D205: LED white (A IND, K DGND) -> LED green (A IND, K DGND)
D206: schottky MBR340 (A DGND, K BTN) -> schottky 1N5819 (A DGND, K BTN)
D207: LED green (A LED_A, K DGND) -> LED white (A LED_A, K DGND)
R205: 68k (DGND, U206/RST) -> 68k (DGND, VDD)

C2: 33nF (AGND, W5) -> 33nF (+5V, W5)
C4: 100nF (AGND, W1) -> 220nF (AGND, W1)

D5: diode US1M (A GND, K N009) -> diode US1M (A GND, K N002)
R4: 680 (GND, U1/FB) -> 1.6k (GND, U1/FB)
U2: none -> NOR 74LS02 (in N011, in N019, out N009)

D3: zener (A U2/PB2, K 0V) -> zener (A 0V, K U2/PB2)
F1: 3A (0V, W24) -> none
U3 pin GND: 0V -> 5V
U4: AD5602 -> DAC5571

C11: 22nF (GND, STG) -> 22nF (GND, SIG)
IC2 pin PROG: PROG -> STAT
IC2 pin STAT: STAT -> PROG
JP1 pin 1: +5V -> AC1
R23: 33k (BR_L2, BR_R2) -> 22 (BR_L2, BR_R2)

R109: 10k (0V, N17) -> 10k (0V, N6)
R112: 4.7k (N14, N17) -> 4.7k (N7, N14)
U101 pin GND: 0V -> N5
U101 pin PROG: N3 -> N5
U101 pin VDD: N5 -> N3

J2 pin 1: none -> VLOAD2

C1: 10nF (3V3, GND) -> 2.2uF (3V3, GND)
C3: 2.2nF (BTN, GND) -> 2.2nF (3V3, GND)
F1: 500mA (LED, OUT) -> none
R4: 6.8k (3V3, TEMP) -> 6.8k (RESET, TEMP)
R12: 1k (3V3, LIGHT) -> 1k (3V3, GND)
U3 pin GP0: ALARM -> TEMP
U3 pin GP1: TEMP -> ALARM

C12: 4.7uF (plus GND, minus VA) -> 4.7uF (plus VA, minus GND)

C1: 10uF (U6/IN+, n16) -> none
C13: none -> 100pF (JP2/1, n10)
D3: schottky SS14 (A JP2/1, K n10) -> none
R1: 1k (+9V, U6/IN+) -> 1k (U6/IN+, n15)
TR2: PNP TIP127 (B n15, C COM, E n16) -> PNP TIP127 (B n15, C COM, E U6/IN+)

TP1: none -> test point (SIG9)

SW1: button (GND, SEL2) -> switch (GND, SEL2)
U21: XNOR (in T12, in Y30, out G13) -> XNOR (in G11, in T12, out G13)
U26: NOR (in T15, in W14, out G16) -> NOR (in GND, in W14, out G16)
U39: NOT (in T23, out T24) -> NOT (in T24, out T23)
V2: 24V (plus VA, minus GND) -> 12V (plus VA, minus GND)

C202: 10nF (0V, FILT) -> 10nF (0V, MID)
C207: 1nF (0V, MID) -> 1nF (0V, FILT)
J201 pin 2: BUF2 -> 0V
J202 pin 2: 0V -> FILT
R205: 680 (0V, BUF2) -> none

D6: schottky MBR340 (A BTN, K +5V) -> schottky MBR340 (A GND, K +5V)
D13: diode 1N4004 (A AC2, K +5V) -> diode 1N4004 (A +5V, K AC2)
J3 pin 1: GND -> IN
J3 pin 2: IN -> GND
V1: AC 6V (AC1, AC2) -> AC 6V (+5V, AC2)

+---+

Report every line in the data that holds "green", copying each one.

D205: LED white (A IND, K DGND) -> LED green (A IND, K DGND)
D207: LED green (A LED_A, K DGND) -> LED white (A LED_A, K DGND)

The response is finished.